--- Records provided ---
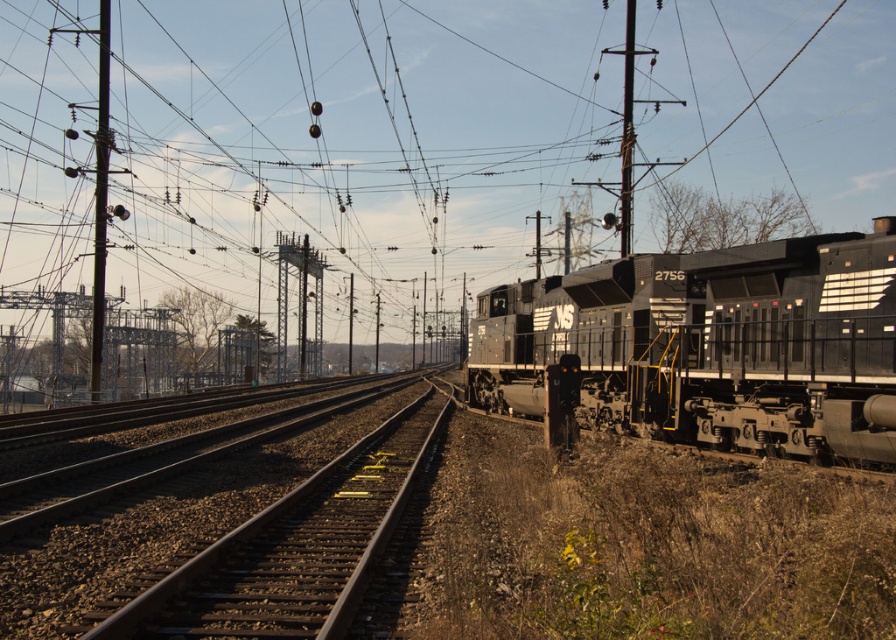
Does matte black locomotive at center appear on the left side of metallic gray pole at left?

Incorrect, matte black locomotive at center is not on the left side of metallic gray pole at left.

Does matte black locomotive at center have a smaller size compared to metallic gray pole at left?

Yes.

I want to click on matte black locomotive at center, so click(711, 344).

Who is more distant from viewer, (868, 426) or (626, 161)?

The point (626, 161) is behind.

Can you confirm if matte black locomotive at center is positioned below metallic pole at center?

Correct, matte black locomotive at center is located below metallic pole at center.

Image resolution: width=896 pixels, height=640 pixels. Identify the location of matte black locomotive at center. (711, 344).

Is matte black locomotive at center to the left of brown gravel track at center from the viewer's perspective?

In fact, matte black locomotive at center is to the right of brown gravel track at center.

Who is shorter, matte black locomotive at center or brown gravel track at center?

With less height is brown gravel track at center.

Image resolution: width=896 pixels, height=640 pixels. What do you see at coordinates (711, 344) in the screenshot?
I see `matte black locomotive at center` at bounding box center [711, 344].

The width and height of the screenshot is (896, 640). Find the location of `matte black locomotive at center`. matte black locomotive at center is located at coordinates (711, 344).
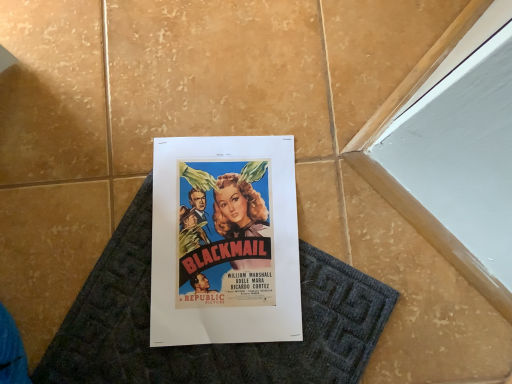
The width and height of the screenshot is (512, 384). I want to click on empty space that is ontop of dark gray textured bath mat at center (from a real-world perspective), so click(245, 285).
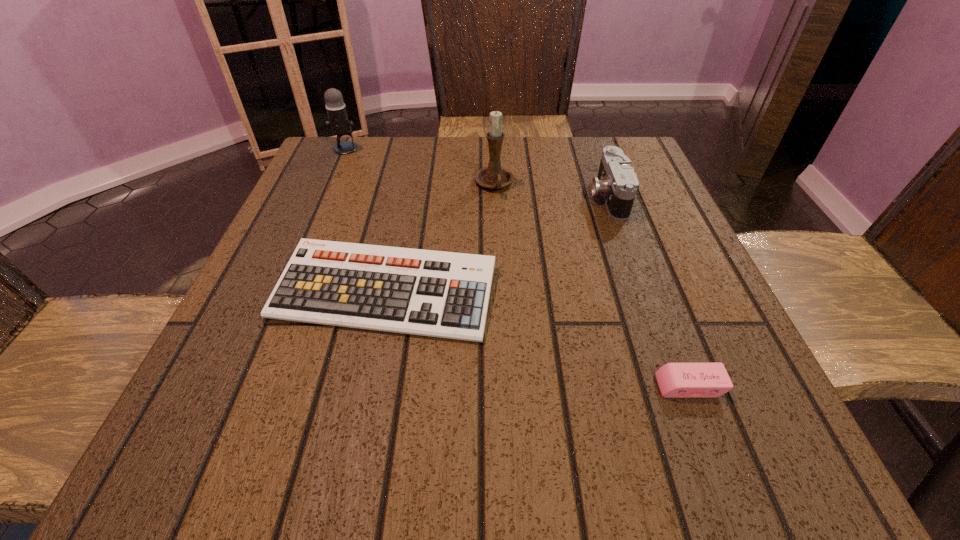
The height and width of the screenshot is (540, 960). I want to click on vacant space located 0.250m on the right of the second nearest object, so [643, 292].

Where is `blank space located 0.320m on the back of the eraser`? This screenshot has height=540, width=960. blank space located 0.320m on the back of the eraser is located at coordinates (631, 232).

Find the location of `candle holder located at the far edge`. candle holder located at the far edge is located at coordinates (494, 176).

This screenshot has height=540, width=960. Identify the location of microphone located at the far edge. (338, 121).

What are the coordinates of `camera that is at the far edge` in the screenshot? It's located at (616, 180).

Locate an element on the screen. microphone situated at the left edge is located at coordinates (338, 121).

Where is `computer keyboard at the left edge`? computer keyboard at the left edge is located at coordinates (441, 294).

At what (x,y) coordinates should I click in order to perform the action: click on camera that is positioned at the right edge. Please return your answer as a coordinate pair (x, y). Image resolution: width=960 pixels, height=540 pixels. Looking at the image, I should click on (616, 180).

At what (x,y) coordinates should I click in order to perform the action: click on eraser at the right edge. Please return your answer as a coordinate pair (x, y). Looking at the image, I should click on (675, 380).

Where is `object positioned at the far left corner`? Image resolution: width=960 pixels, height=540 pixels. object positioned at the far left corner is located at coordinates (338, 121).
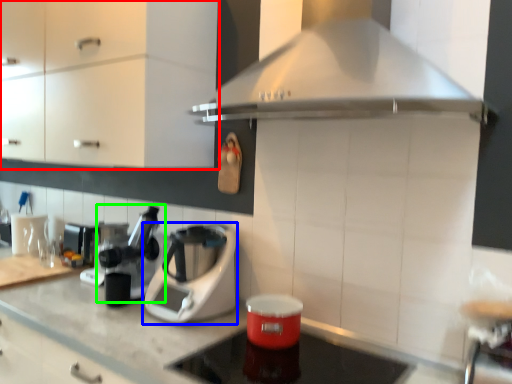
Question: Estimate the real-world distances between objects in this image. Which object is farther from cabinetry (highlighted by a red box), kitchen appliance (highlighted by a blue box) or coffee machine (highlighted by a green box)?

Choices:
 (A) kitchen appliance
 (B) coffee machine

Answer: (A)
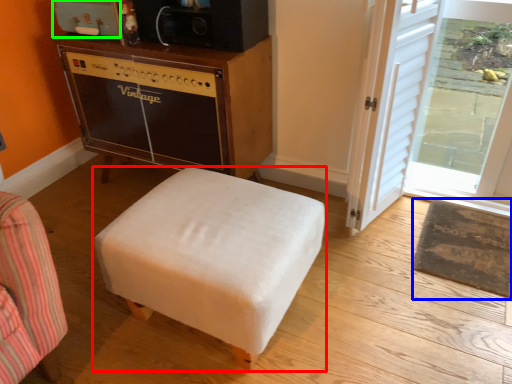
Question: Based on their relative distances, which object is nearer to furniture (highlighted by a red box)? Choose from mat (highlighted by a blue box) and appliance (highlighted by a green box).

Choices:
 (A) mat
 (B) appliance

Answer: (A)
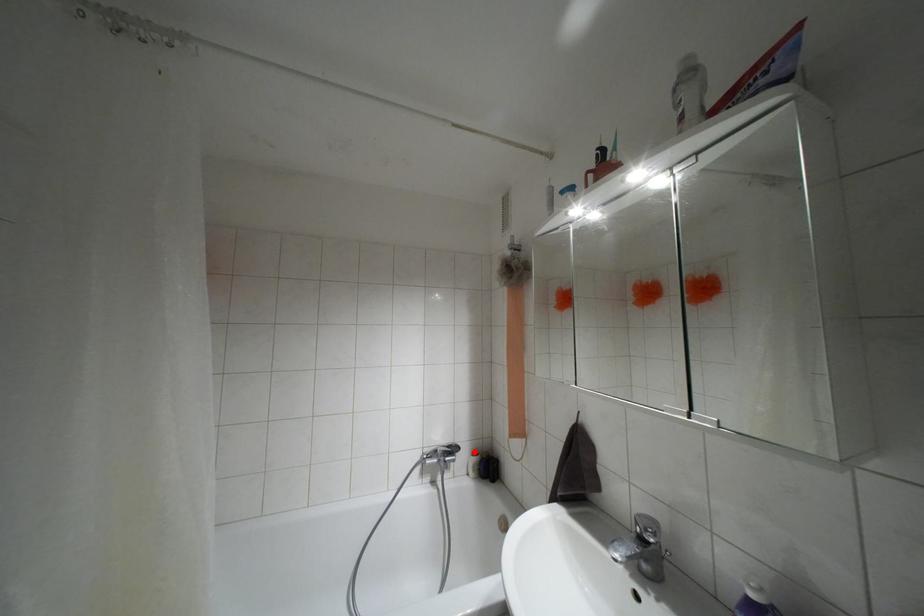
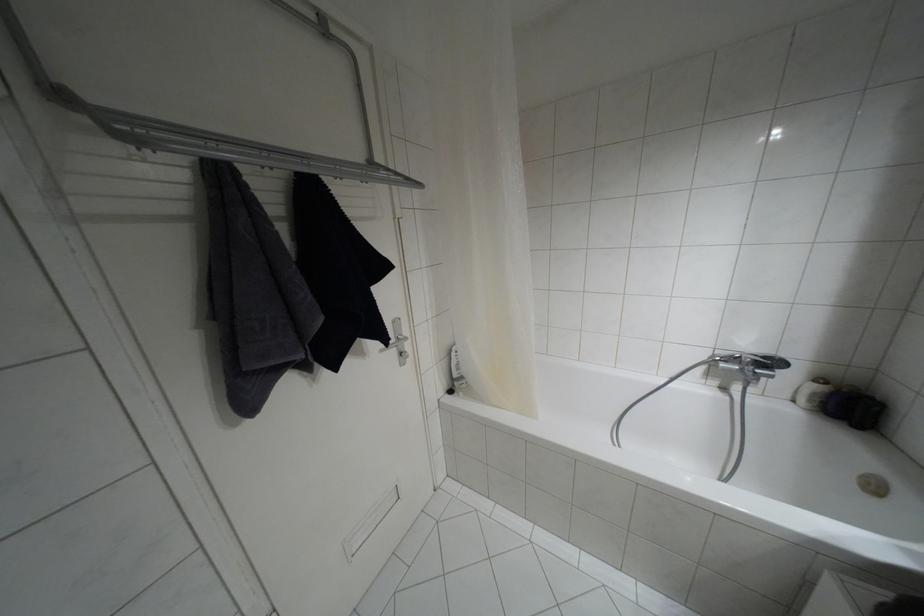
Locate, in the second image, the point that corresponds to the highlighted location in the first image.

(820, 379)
---
_Exercise details_
Copy all of the entries above word for word, with each line as it appears. Leave out the pictures.

_Answer to this task_
Does matte black locomotive at center appear on the left side of metallic gray pole at left?

Incorrect, matte black locomotive at center is not on the left side of metallic gray pole at left.

Does matte black locomotive at center have a smaller size compared to metallic gray pole at left?

Yes.

I want to click on matte black locomotive at center, so click(711, 344).

Who is more distant from viewer, (868, 426) or (626, 161)?

The point (626, 161) is behind.

Can you confirm if matte black locomotive at center is positioned below metallic pole at center?

Correct, matte black locomotive at center is located below metallic pole at center.

Image resolution: width=896 pixels, height=640 pixels. Identify the location of matte black locomotive at center. (711, 344).

Is matte black locomotive at center to the left of brown gravel track at center from the viewer's perspective?

In fact, matte black locomotive at center is to the right of brown gravel track at center.

Who is shorter, matte black locomotive at center or brown gravel track at center?

With less height is brown gravel track at center.

Image resolution: width=896 pixels, height=640 pixels. What do you see at coordinates (711, 344) in the screenshot?
I see `matte black locomotive at center` at bounding box center [711, 344].

The width and height of the screenshot is (896, 640). Find the location of `matte black locomotive at center`. matte black locomotive at center is located at coordinates (711, 344).
The width and height of the screenshot is (512, 384). I want to click on empty space that is ontop of dark gray textured bath mat at center (from a real-world perspective), so click(245, 285).
The height and width of the screenshot is (540, 960). I want to click on vacant space located 0.250m on the right of the second nearest object, so [643, 292].

Where is `blank space located 0.320m on the back of the eraser`? This screenshot has height=540, width=960. blank space located 0.320m on the back of the eraser is located at coordinates (631, 232).

Find the location of `candle holder located at the far edge`. candle holder located at the far edge is located at coordinates (494, 176).

This screenshot has height=540, width=960. Identify the location of microphone located at the far edge. (338, 121).

What are the coordinates of `camera that is at the far edge` in the screenshot? It's located at (616, 180).

Locate an element on the screen. microphone situated at the left edge is located at coordinates (338, 121).

Where is `computer keyboard at the left edge`? computer keyboard at the left edge is located at coordinates (441, 294).

At what (x,y) coordinates should I click in order to perform the action: click on camera that is positioned at the right edge. Please return your answer as a coordinate pair (x, y). Image resolution: width=960 pixels, height=540 pixels. Looking at the image, I should click on (616, 180).

At what (x,y) coordinates should I click in order to perform the action: click on eraser at the right edge. Please return your answer as a coordinate pair (x, y). Looking at the image, I should click on (675, 380).

Where is `object positioned at the far left corner`? Image resolution: width=960 pixels, height=540 pixels. object positioned at the far left corner is located at coordinates (338, 121).
Question: Estimate the real-world distances between objects in this image. Which object is farther from cabinetry (highlighted by a red box), kitchen appliance (highlighted by a blue box) or coffee machine (highlighted by a green box)?

Choices:
 (A) kitchen appliance
 (B) coffee machine

Answer: (A)
Question: Based on their relative distances, which object is nearer to furniture (highlighted by a red box)? Choose from mat (highlighted by a blue box) and appliance (highlighted by a green box).

Choices:
 (A) mat
 (B) appliance

Answer: (A)
Locate, in the second image, the point that corresponds to the highlighted location in the first image.

(820, 379)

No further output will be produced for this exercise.